*** Opening EXTRACTED INFORMATION ***

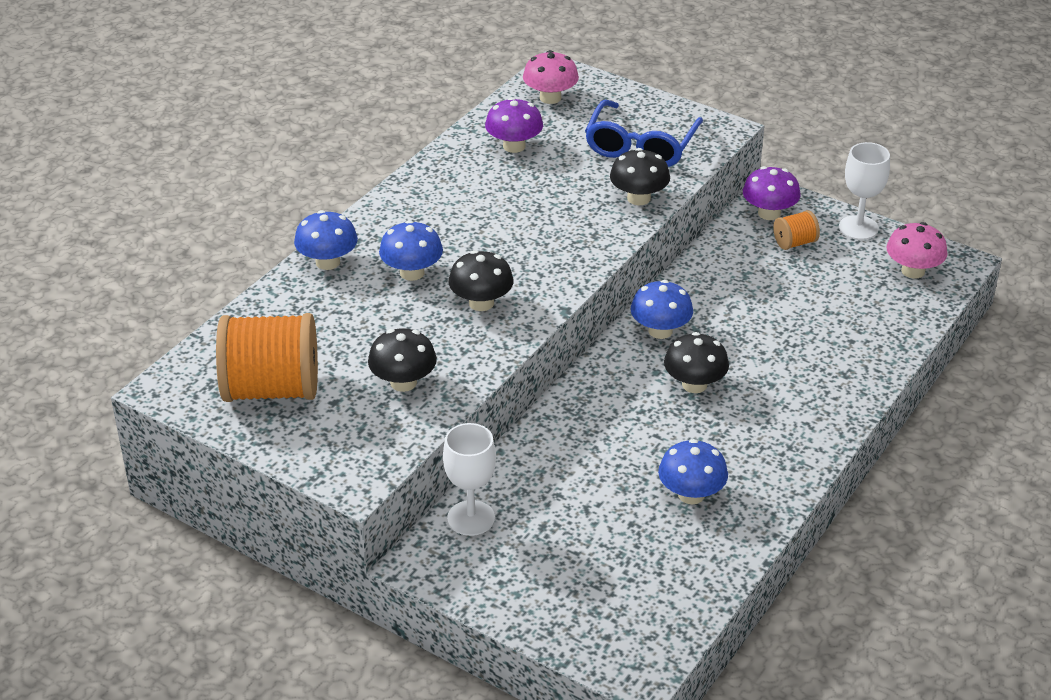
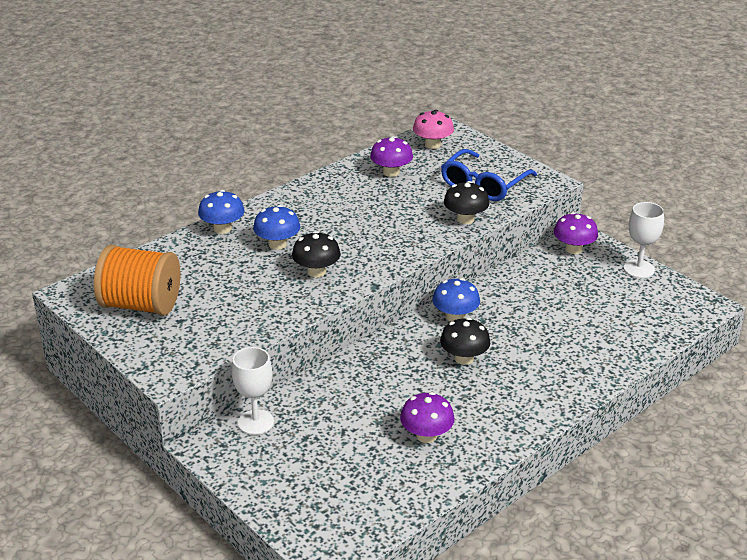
camera: 15 degrees right, 5 degrees down
(403, 382) = (234, 315): black mushroom -> none
(691, 494) = (426, 435): blue mushroom -> purple mushroom
(794, 243) = (584, 272): orange spool -> none
(913, 271) = (669, 305): pink mushroom -> none

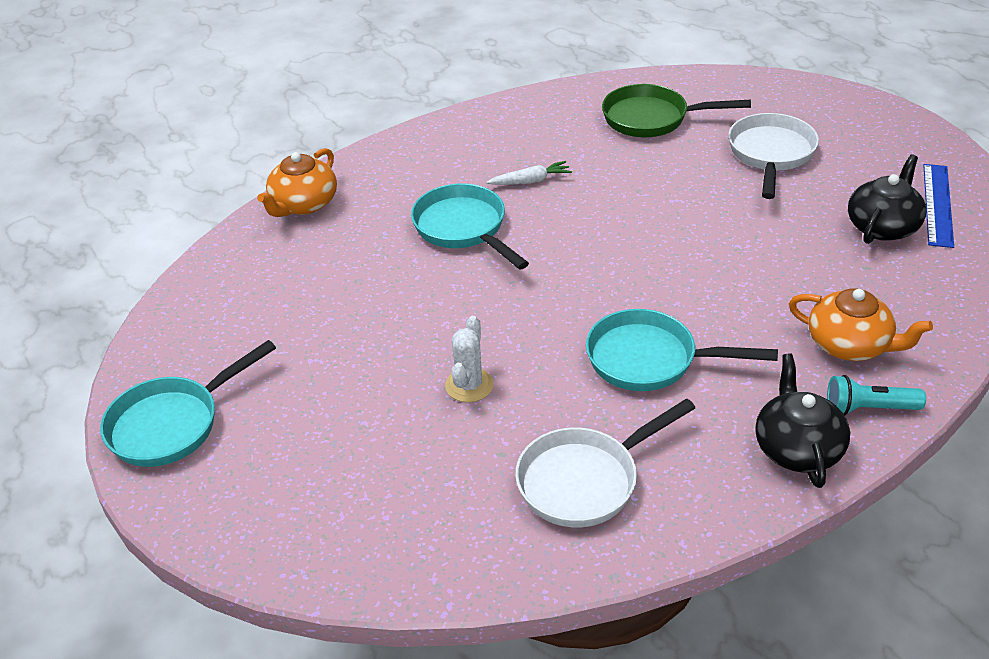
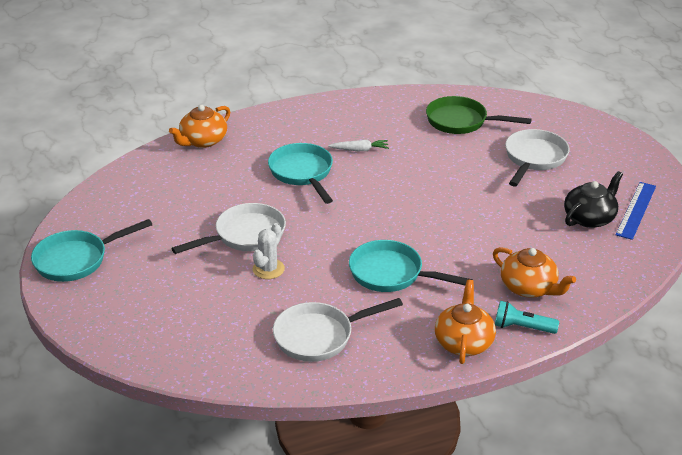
camera: 10 degrees right, 5 degrees down
(415, 338) = (245, 235): none -> white pan
(797, 448) = (463, 342): black teapot -> orange teapot

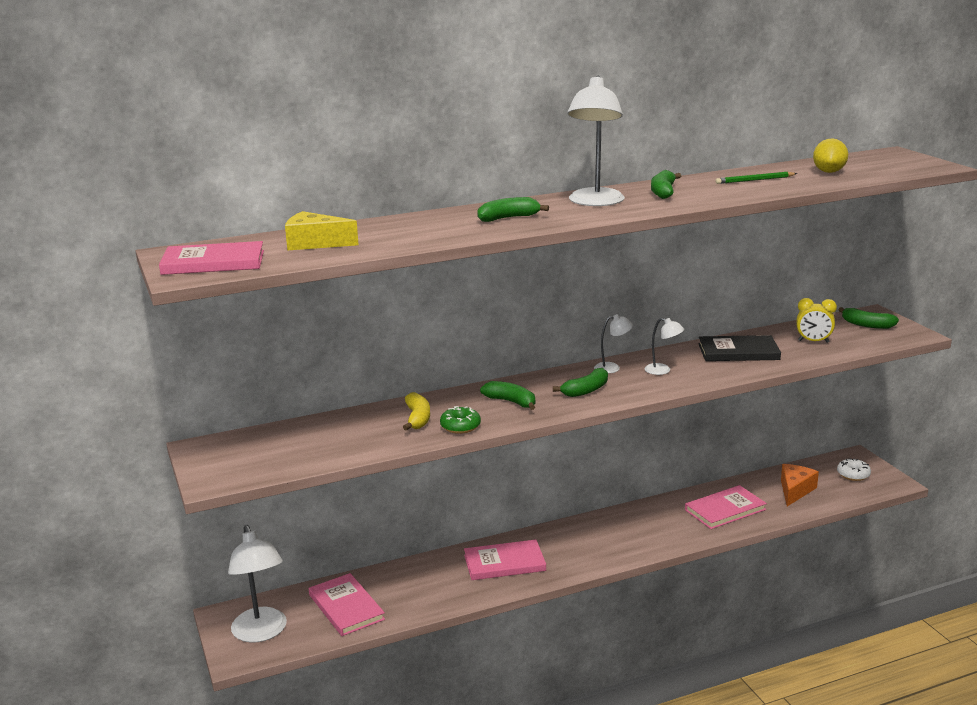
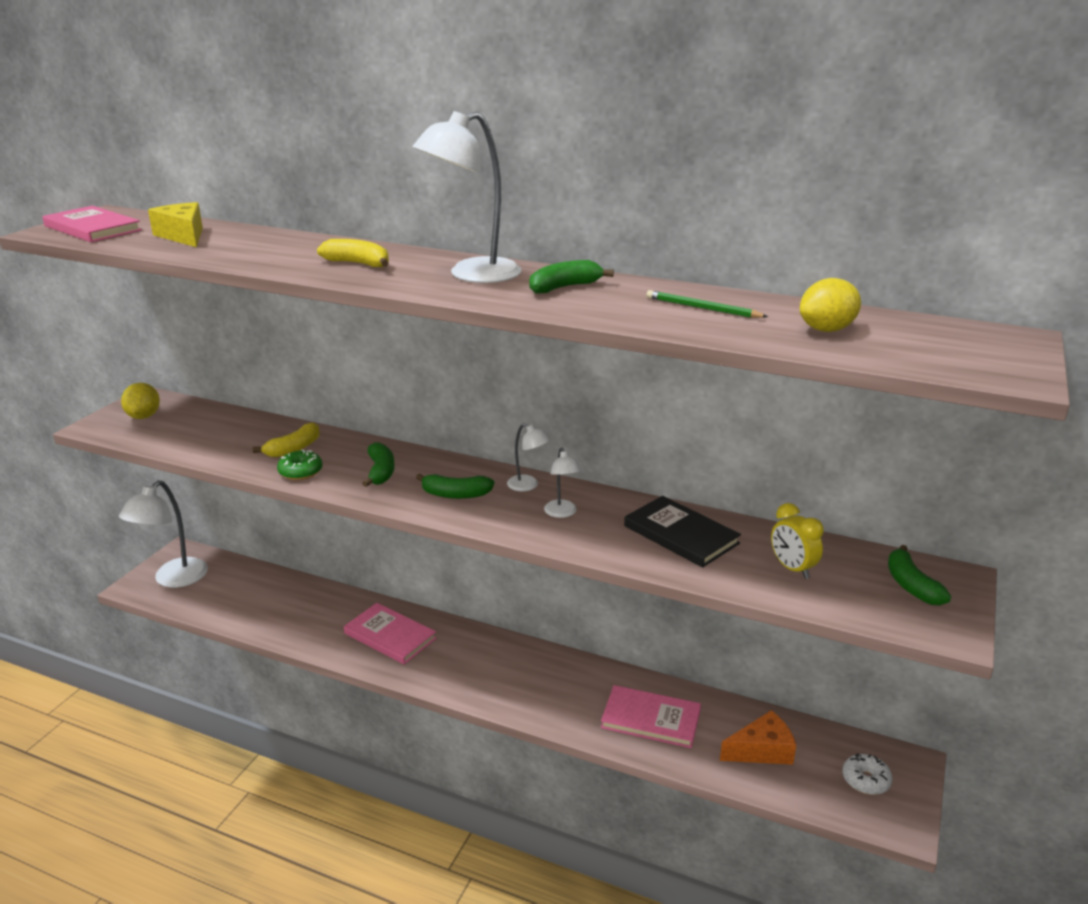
camera: 45 degrees right, 5 degrees up
(236, 457) = (144, 416): none -> yellow lemon
(346, 607) = (242, 596): pink book -> none
(508, 218) = (358, 263): green banana -> yellow banana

*** Closing EXTRACTED INFORMATION ***

→ **REQUIRED ACTION**:
Starting at the line that contains "(913, 271) = (669, 305): pink", reproduce each line exactly through the end of the entries above, leaving every picture out.

→ **RESPONSE BELOW**:
(913, 271) = (669, 305): pink mushroom -> none

camera: 10 degrees right, 5 degrees down
(415, 338) = (245, 235): none -> white pan
(797, 448) = (463, 342): black teapot -> orange teapot

camera: 45 degrees right, 5 degrees up
(236, 457) = (144, 416): none -> yellow lemon
(346, 607) = (242, 596): pink book -> none
(508, 218) = (358, 263): green banana -> yellow banana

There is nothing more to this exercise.